Records provided:
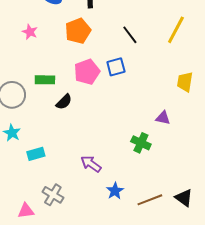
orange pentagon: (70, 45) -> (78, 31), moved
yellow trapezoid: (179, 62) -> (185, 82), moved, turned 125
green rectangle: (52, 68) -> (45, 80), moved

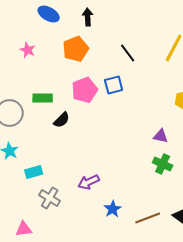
green cross: (141, 143) -> (163, 164), moved
purple arrow: (91, 164) -> (89, 182), turned -60
gray cross: (53, 195) -> (50, 198), moved

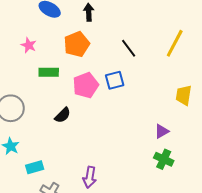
green rectangle: (43, 98) -> (49, 72), moved
purple triangle: (161, 136) -> (162, 131), turned -42
purple arrow: (89, 182) -> (90, 177), turned -55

Task details:
Would you set down each line of the listing above exactly, apart from the pictures?

Exercise response:
orange pentagon: (70, 45) -> (78, 31), moved
yellow trapezoid: (179, 62) -> (185, 82), moved, turned 125
green rectangle: (52, 68) -> (45, 80), moved

green cross: (141, 143) -> (163, 164), moved
purple arrow: (91, 164) -> (89, 182), turned -60
gray cross: (53, 195) -> (50, 198), moved

green rectangle: (43, 98) -> (49, 72), moved
purple triangle: (161, 136) -> (162, 131), turned -42
purple arrow: (89, 182) -> (90, 177), turned -55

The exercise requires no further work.